WORK ORDER -
Find the line containing "(372, 130) = (776, 501): white" in the material below; copy that line and all following lines exactly.
─── INFORMATION SUPPLIED
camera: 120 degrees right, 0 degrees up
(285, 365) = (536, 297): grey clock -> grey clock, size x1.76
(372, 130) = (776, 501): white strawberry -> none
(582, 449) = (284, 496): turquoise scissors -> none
──────
ANSWER BOX -
(372, 130) = (776, 501): white strawberry -> none
(582, 449) = (284, 496): turquoise scissors -> none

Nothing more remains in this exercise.